- BRIEF: Images don't belong in the copy. Output the rest of the data exactly.

- ENTRIES SHOWN:
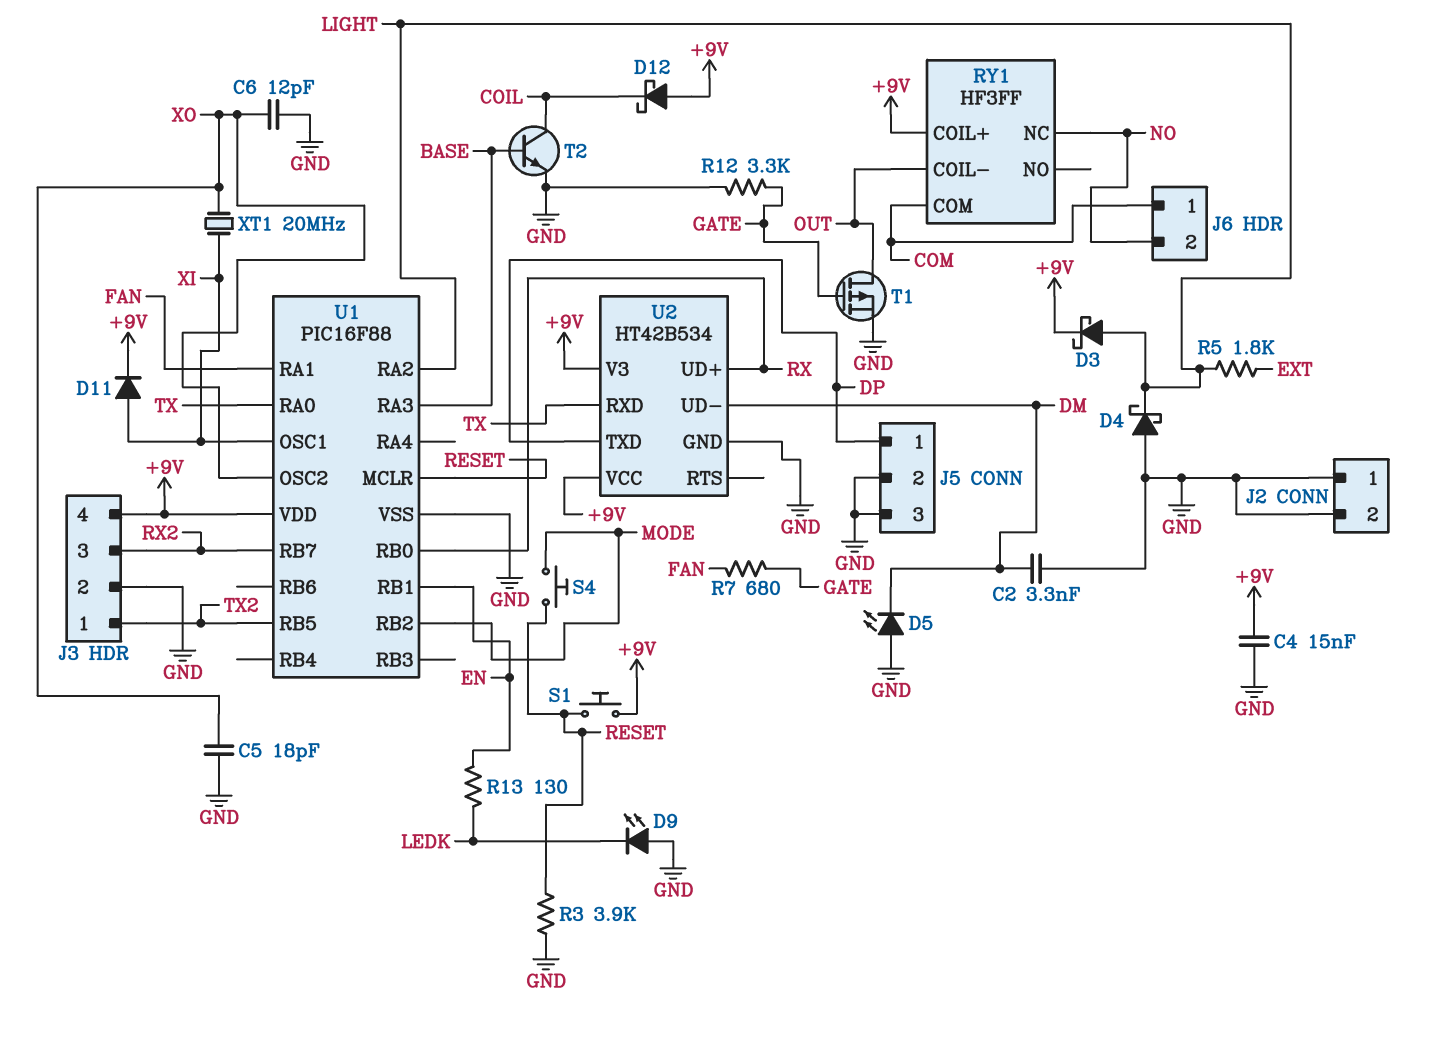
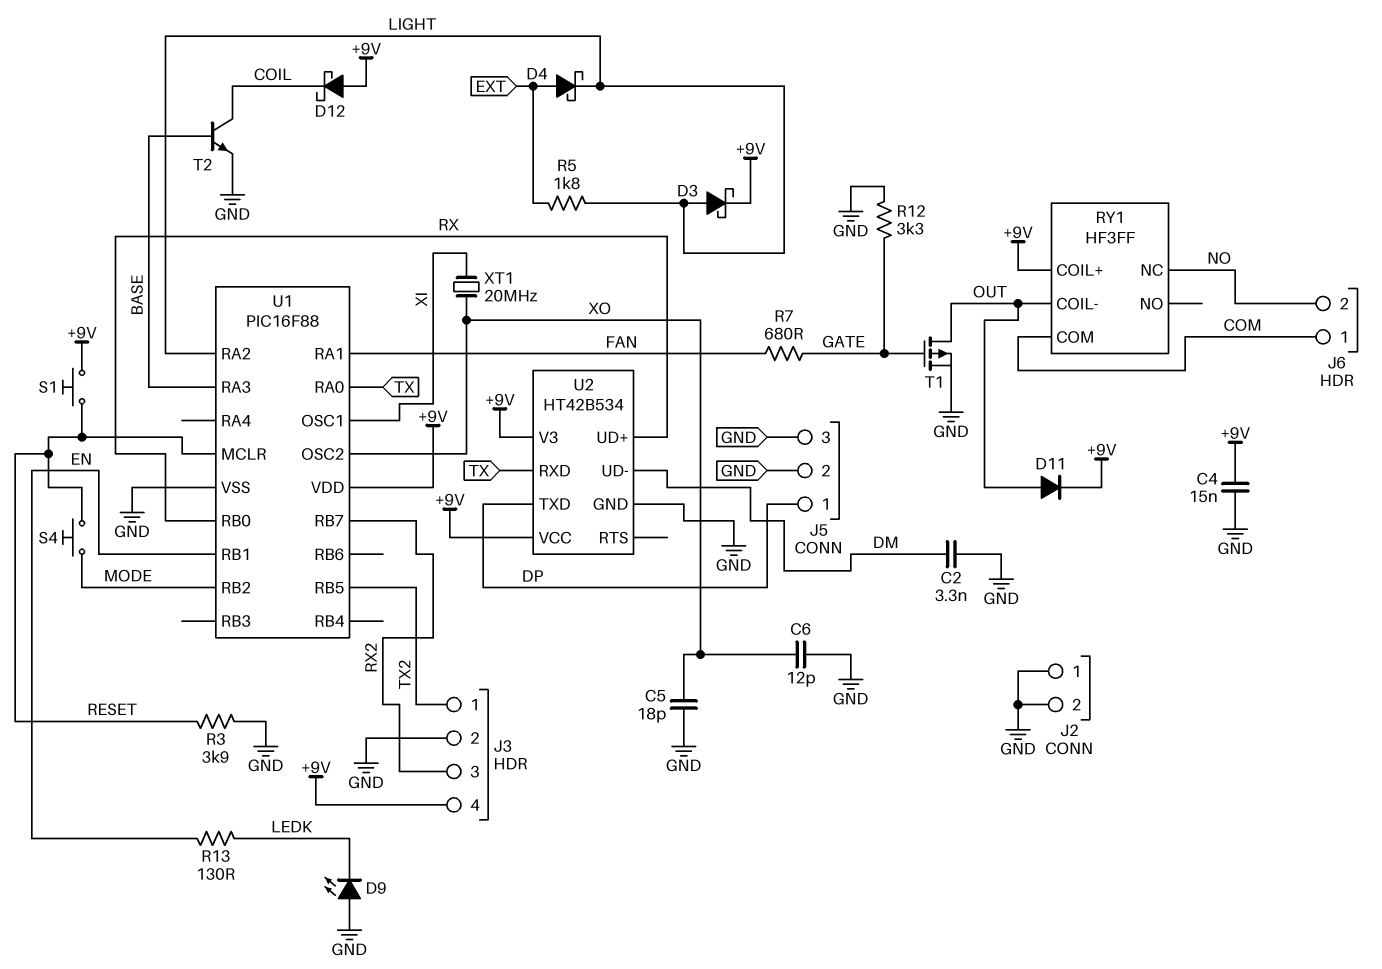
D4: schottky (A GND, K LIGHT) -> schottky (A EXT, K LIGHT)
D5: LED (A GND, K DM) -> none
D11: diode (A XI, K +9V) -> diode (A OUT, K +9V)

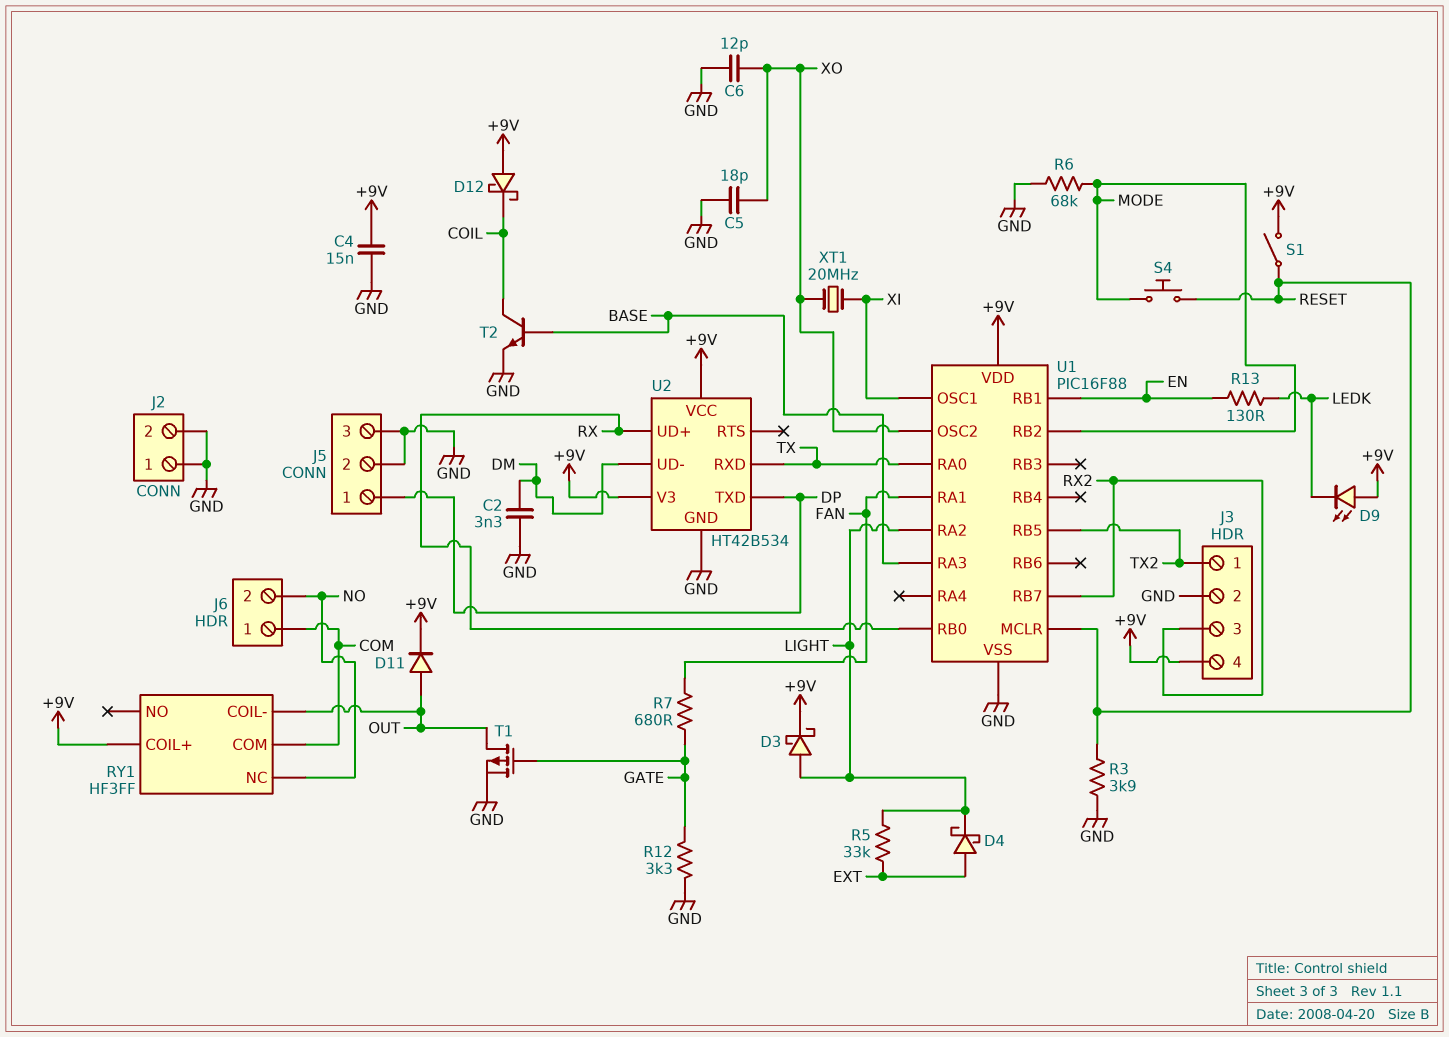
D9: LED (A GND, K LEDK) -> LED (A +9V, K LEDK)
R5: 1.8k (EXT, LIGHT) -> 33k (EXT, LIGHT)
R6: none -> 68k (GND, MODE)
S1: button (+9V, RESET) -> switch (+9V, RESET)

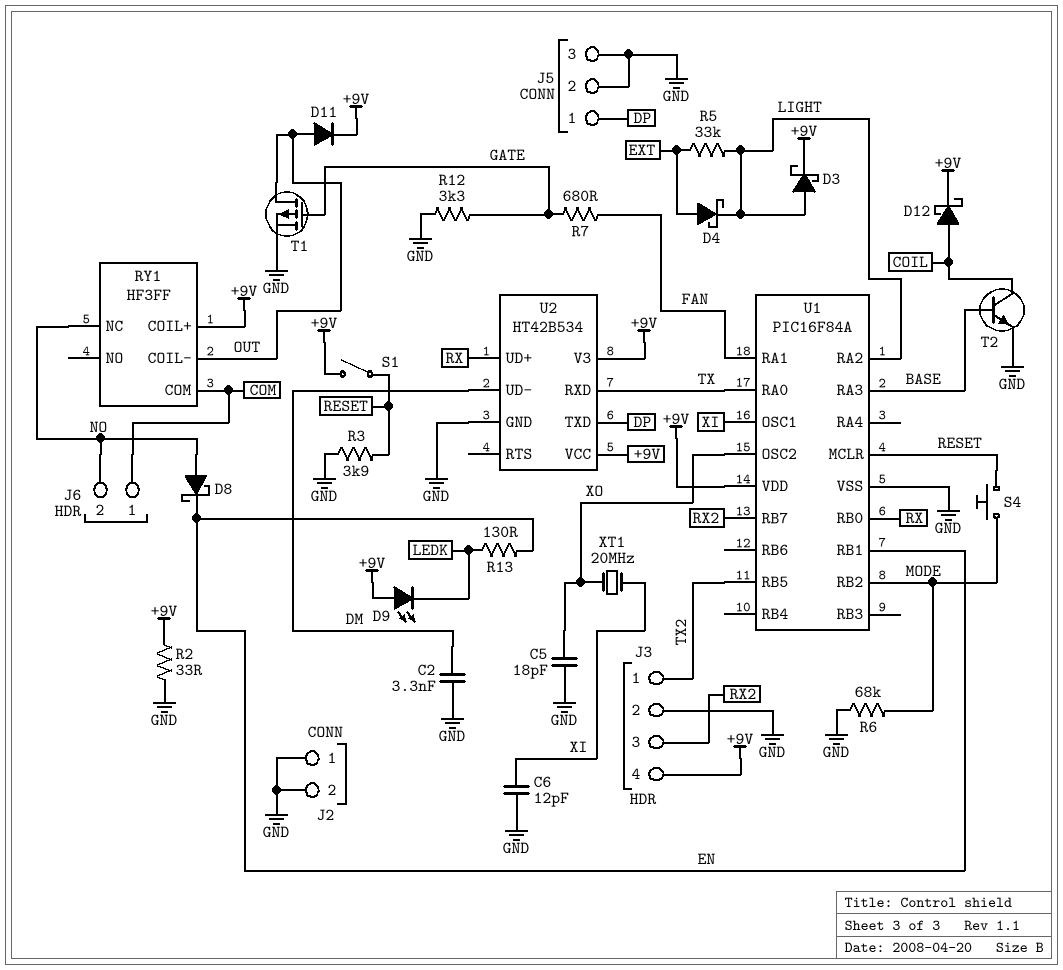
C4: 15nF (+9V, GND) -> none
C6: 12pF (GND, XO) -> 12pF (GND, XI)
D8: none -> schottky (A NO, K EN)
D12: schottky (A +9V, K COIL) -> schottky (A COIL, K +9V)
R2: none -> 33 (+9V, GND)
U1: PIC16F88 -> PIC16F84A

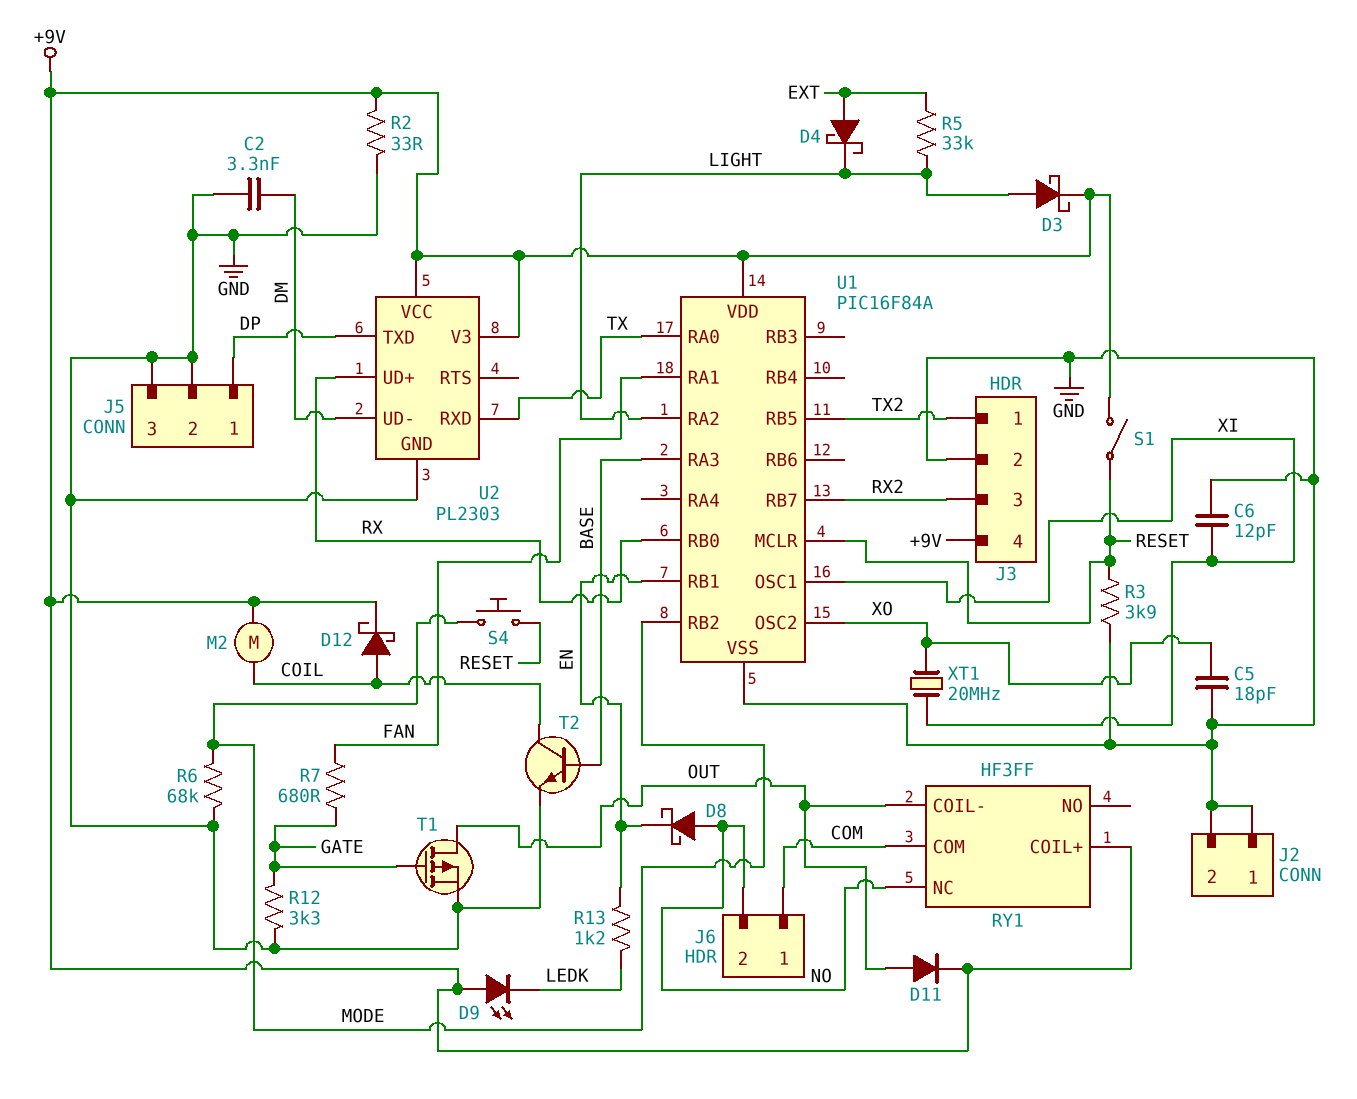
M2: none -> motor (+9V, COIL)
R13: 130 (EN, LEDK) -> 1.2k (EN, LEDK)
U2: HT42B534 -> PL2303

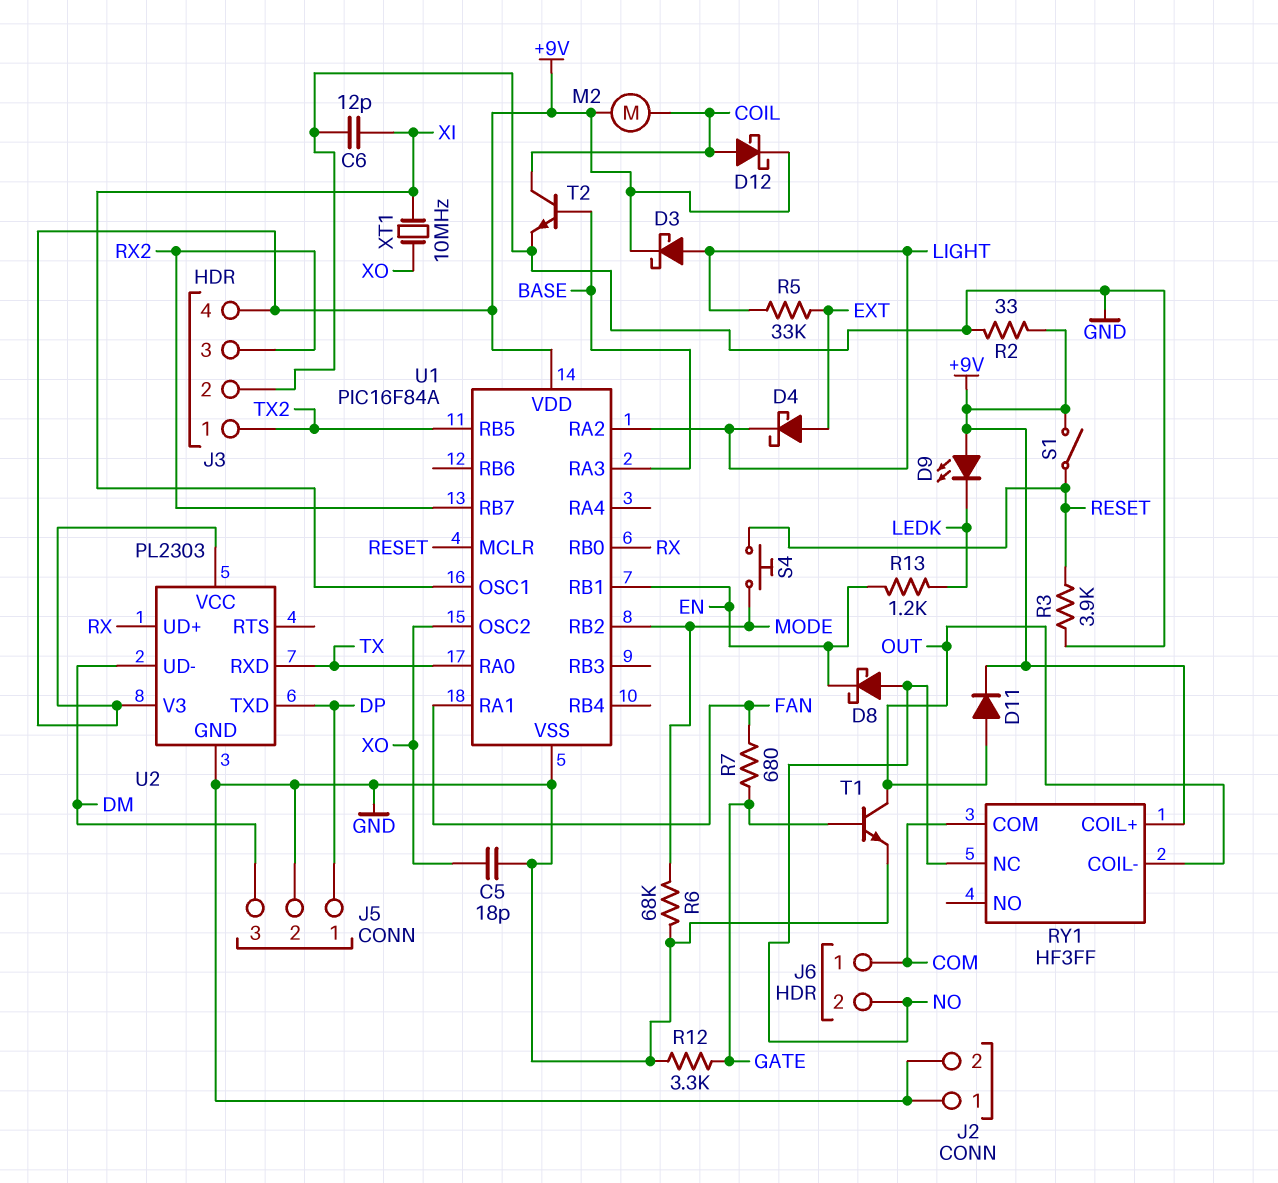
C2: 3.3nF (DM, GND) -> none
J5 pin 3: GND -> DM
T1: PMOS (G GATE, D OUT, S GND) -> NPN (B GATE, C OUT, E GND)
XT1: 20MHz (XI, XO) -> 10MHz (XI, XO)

- RESULT FOR THIS EXERCISE:
D4: schottky (A GND, K LIGHT) -> schottky (A EXT, K LIGHT)
D5: LED (A GND, K DM) -> none
D11: diode (A XI, K +9V) -> diode (A OUT, K +9V)

D9: LED (A GND, K LEDK) -> LED (A +9V, K LEDK)
R5: 1.8k (EXT, LIGHT) -> 33k (EXT, LIGHT)
R6: none -> 68k (GND, MODE)
S1: button (+9V, RESET) -> switch (+9V, RESET)

C4: 15nF (+9V, GND) -> none
C6: 12pF (GND, XO) -> 12pF (GND, XI)
D8: none -> schottky (A NO, K EN)
D12: schottky (A +9V, K COIL) -> schottky (A COIL, K +9V)
R2: none -> 33 (+9V, GND)
U1: PIC16F88 -> PIC16F84A

M2: none -> motor (+9V, COIL)
R13: 130 (EN, LEDK) -> 1.2k (EN, LEDK)
U2: HT42B534 -> PL2303

C2: 3.3nF (DM, GND) -> none
J5 pin 3: GND -> DM
T1: PMOS (G GATE, D OUT, S GND) -> NPN (B GATE, C OUT, E GND)
XT1: 20MHz (XI, XO) -> 10MHz (XI, XO)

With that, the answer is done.